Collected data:

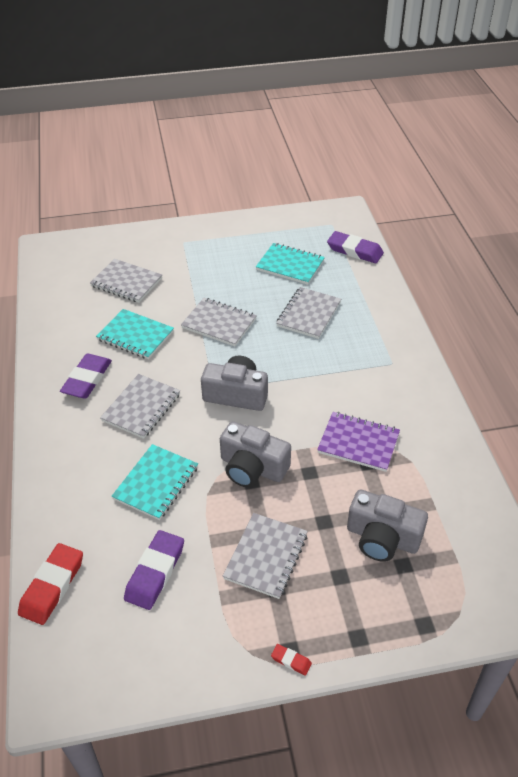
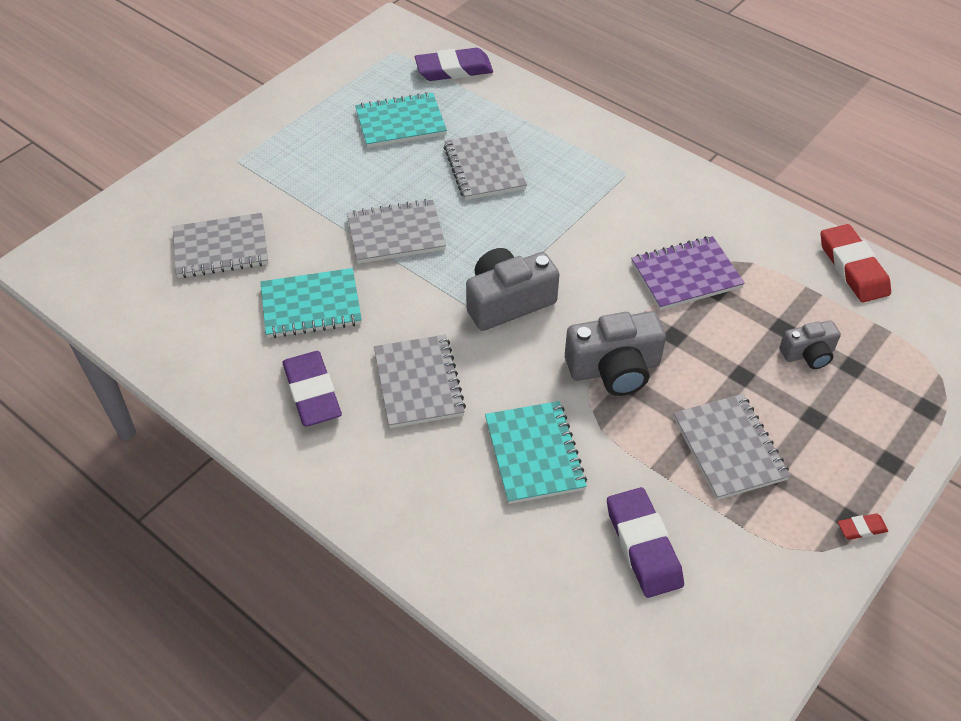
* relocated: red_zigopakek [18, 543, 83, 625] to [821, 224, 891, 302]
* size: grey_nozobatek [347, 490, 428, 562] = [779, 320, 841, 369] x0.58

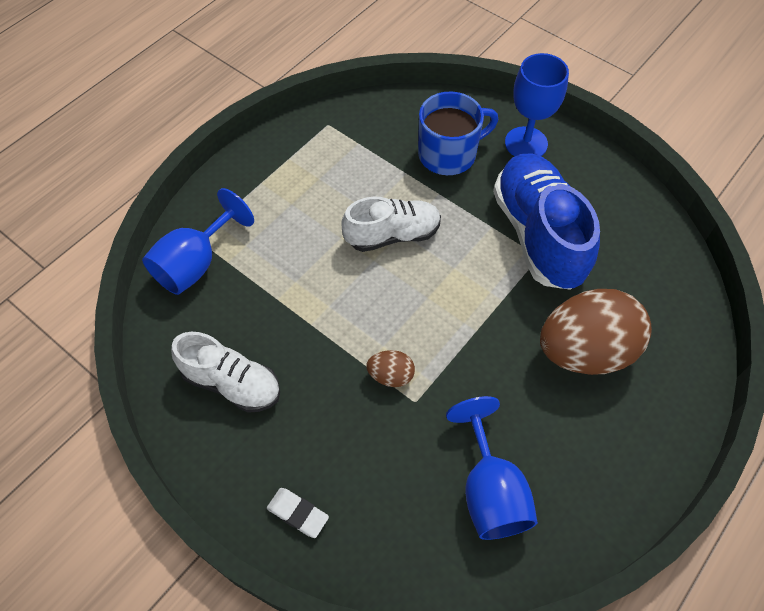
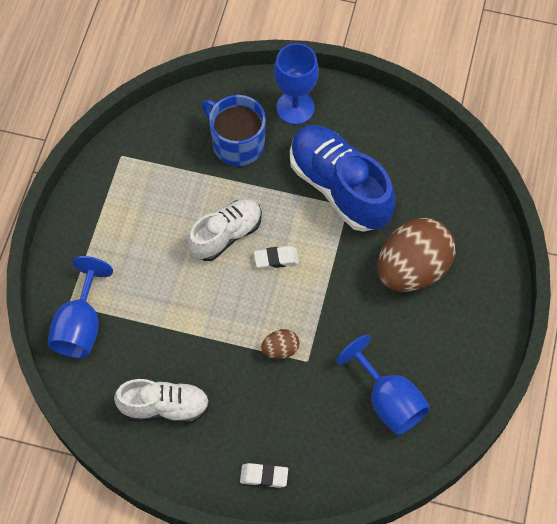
* spun: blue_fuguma [418, 91, 498, 175] = [202, 95, 266, 166] 90 degrees counterclockwise
* appeared: white_zigopakek [254, 246, 299, 269]

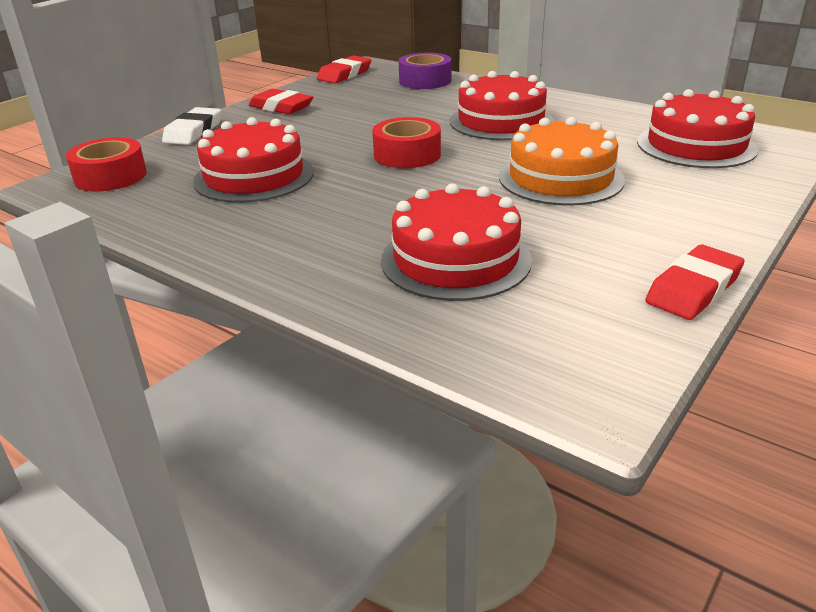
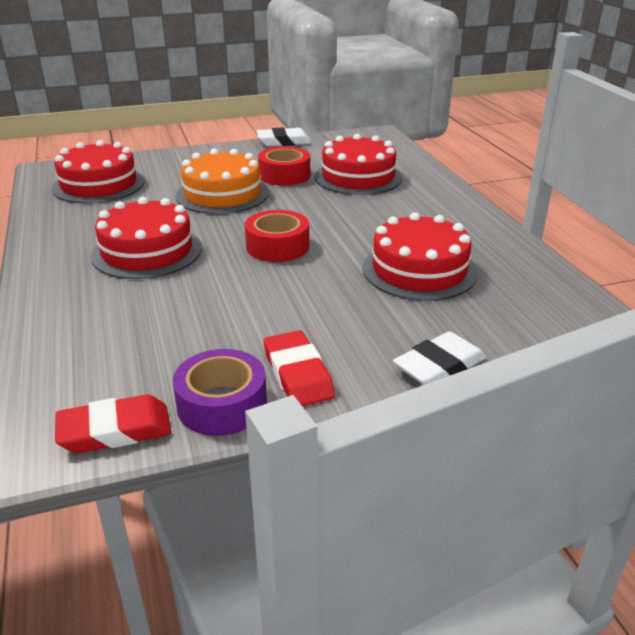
* relocated: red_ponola [66, 137, 147, 191] to [258, 146, 310, 186]
* relocated: purple_ponola [398, 53, 451, 89] to [173, 349, 267, 436]
* colour: red_zigopakek [645, 245, 745, 320] to white_zigopakek [257, 128, 311, 146]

-- DESCRIPTION OF THE TASK --
Only the lines from the one that holds "246, 299, 269]" through the end of the records above should be printed again, exactly as they are. Leave out the pictures.

-- RESULT --
* appeared: white_zigopakek [254, 246, 299, 269]

* relocated: red_ponola [66, 137, 147, 191] to [258, 146, 310, 186]
* relocated: purple_ponola [398, 53, 451, 89] to [173, 349, 267, 436]
* colour: red_zigopakek [645, 245, 745, 320] to white_zigopakek [257, 128, 311, 146]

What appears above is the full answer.